■ Dataset content:
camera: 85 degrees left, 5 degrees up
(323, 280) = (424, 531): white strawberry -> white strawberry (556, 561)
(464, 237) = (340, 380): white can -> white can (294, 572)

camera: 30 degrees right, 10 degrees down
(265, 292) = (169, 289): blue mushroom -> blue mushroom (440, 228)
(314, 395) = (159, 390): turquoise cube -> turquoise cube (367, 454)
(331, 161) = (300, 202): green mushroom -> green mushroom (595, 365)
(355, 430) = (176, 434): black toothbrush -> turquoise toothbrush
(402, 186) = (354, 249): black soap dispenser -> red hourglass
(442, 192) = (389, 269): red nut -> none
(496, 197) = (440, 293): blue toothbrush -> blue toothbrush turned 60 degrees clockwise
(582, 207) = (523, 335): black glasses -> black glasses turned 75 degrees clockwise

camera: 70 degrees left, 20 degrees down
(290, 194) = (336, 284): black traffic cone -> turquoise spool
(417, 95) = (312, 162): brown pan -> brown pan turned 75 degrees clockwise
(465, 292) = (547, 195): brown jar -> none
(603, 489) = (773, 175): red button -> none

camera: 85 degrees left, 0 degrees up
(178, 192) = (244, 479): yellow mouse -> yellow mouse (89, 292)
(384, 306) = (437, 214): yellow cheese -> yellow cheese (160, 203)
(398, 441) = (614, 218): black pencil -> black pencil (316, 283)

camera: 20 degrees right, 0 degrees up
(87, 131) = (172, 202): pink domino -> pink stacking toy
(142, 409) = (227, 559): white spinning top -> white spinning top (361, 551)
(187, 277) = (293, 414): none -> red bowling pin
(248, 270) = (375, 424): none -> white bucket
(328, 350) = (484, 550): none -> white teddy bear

■ Task requirements: Reproduce the listing word for word from its first line up to and including the line with "(417, 95) = (312, 162): brown". Give no other lines.

■ Solution:
camera: 85 degrees left, 5 degrees up
(323, 280) = (424, 531): white strawberry -> white strawberry (556, 561)
(464, 237) = (340, 380): white can -> white can (294, 572)

camera: 30 degrees right, 10 degrees down
(265, 292) = (169, 289): blue mushroom -> blue mushroom (440, 228)
(314, 395) = (159, 390): turquoise cube -> turquoise cube (367, 454)
(331, 161) = (300, 202): green mushroom -> green mushroom (595, 365)
(355, 430) = (176, 434): black toothbrush -> turquoise toothbrush
(402, 186) = (354, 249): black soap dispenser -> red hourglass
(442, 192) = (389, 269): red nut -> none
(496, 197) = (440, 293): blue toothbrush -> blue toothbrush turned 60 degrees clockwise
(582, 207) = (523, 335): black glasses -> black glasses turned 75 degrees clockwise

camera: 70 degrees left, 20 degrees down
(290, 194) = (336, 284): black traffic cone -> turquoise spool
(417, 95) = (312, 162): brown pan -> brown pan turned 75 degrees clockwise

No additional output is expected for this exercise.